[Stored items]
╔══

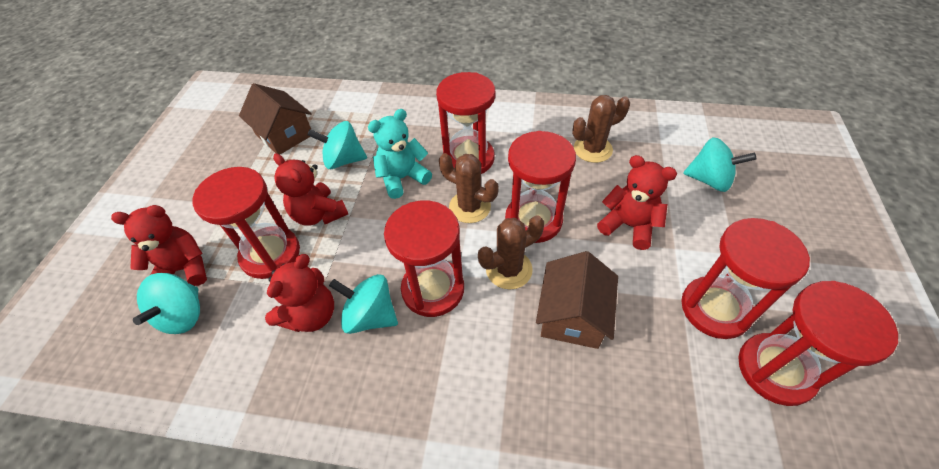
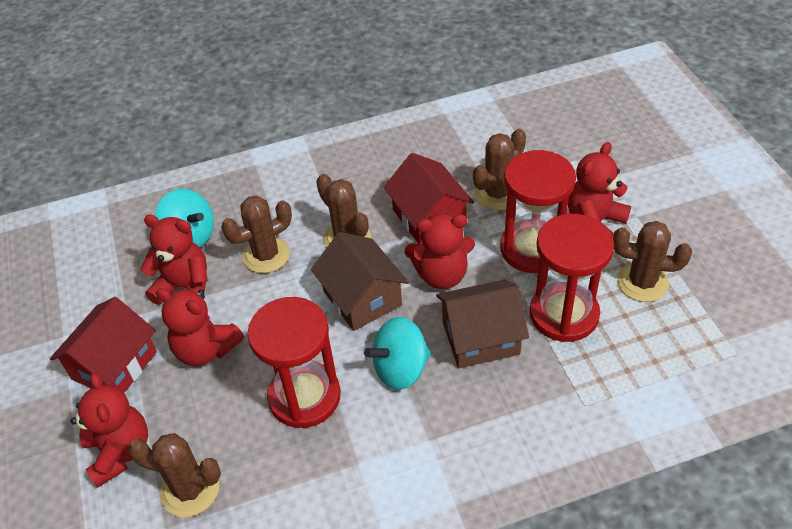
brown cactus: 3 -> 5
red hourglass: 6 -> 3
red house: 0 -> 2
red teddy bear: 4 -> 5
turquoise spinning top: 4 -> 2
turquoise teddy bear: 1 -> 0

╚══

EXERCISE DETAILS
Scan the records above. Return every line with "turquoise" in it.

SOLUTION TO THIS TASK
turquoise spinning top: 4 -> 2
turquoise teddy bear: 1 -> 0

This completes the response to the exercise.